# WORK ITEM:
Once the pictures are set aside, transcribe each line of the listing exactly.

⟨

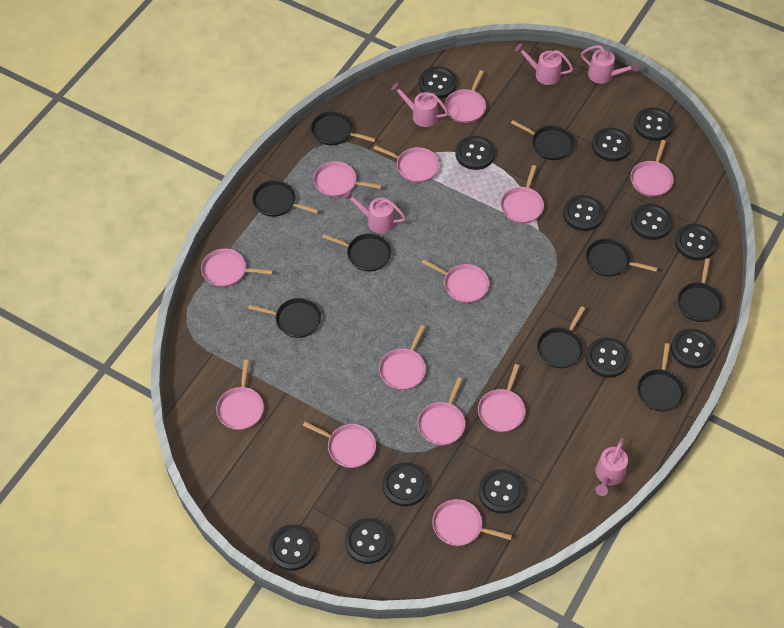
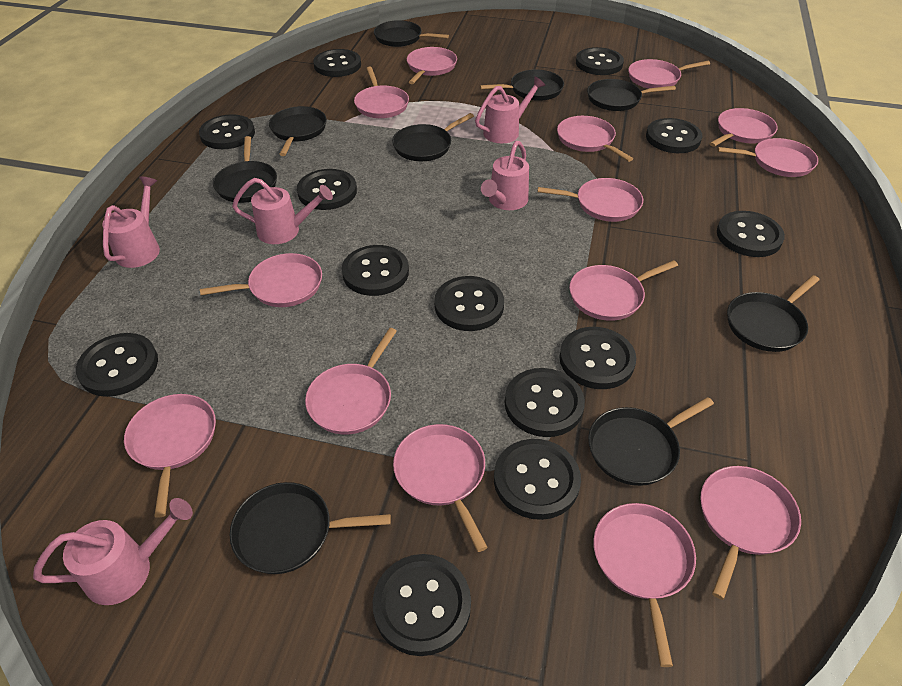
pink pan: 13 -> 14

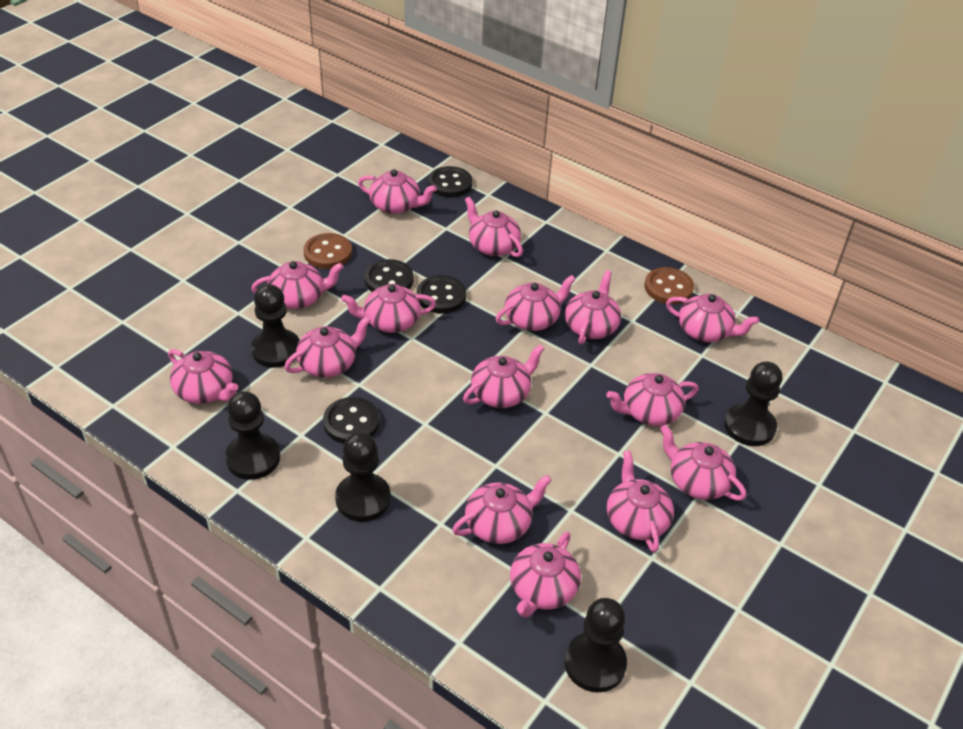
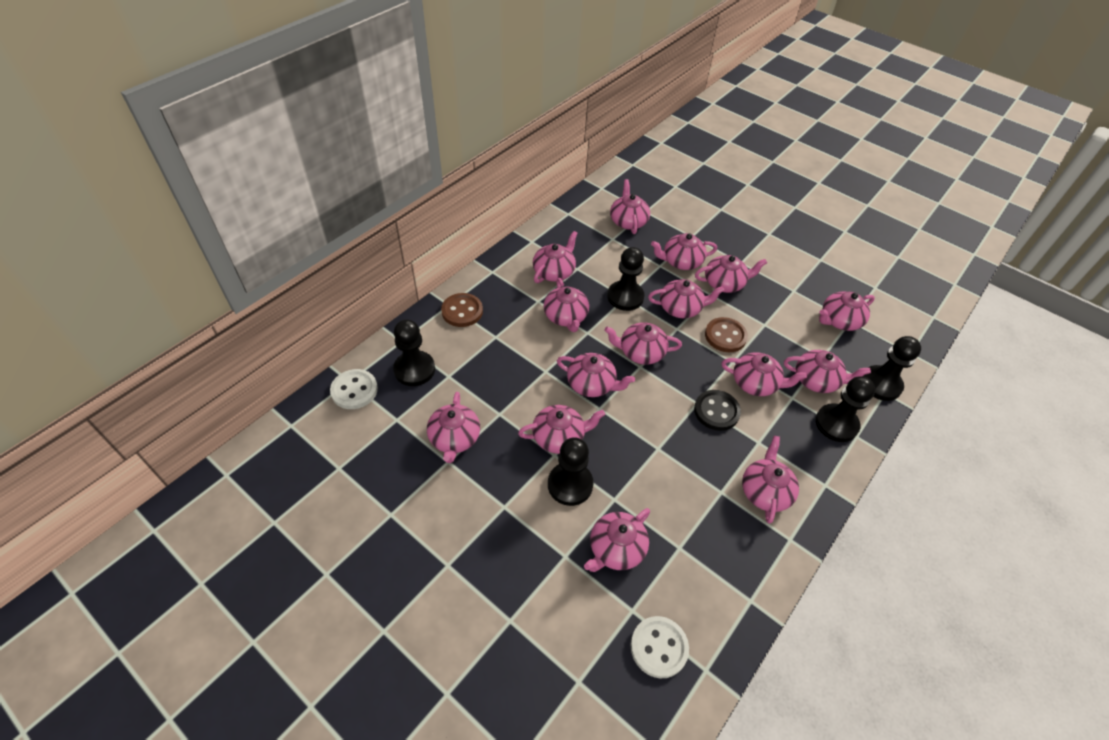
black button: 4 -> 1
white button: 0 -> 2

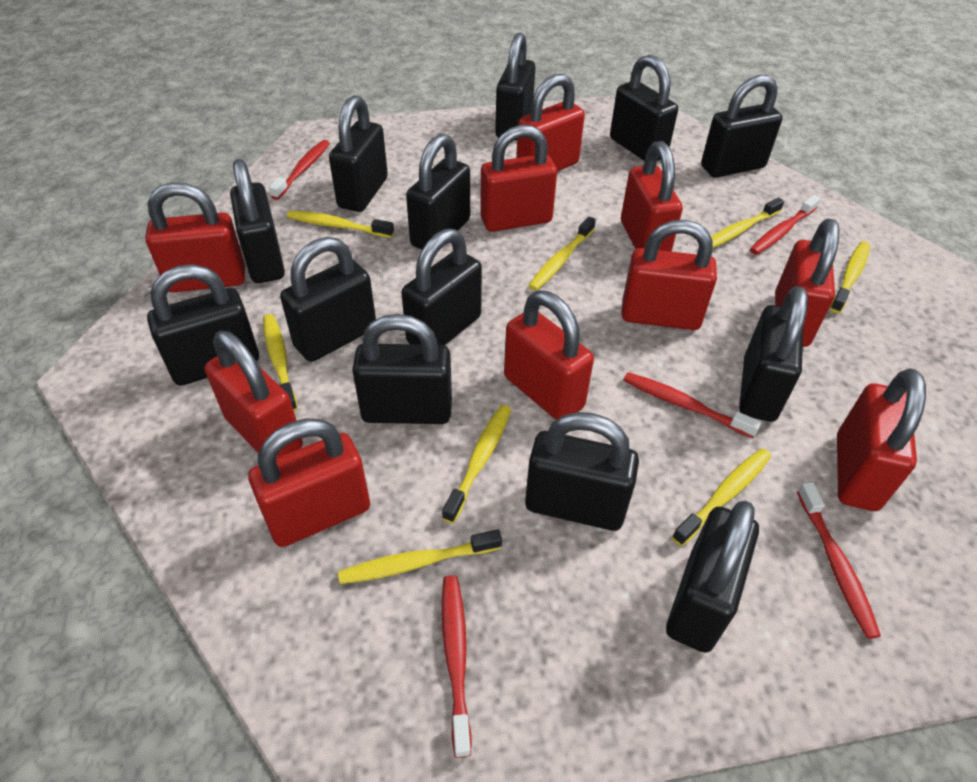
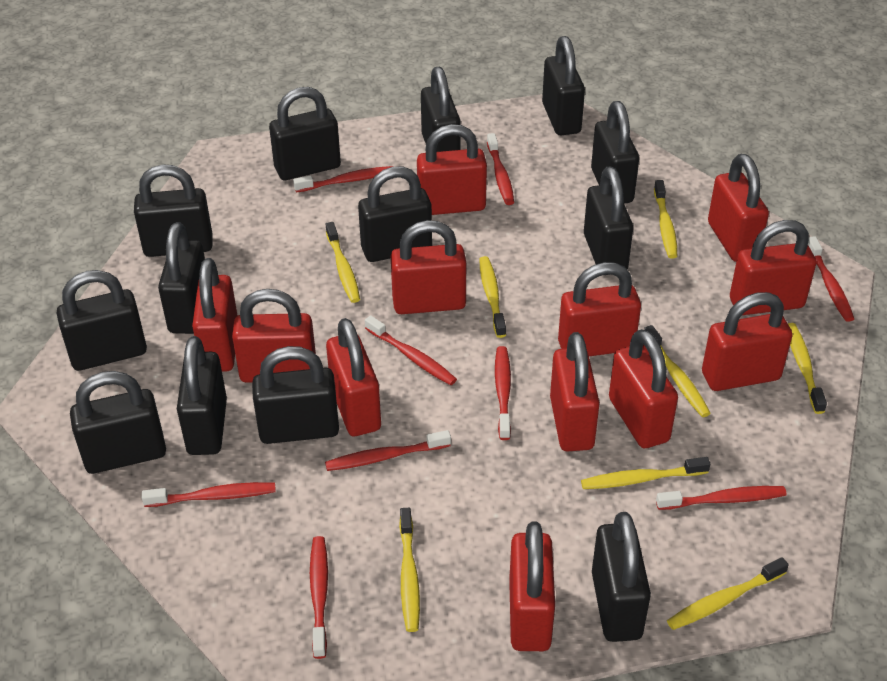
red padlock: 10 -> 12
red toothbrush: 5 -> 9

⟩

# RESULT:
pink pan: 13 -> 14

black button: 4 -> 1
white button: 0 -> 2

red padlock: 10 -> 12
red toothbrush: 5 -> 9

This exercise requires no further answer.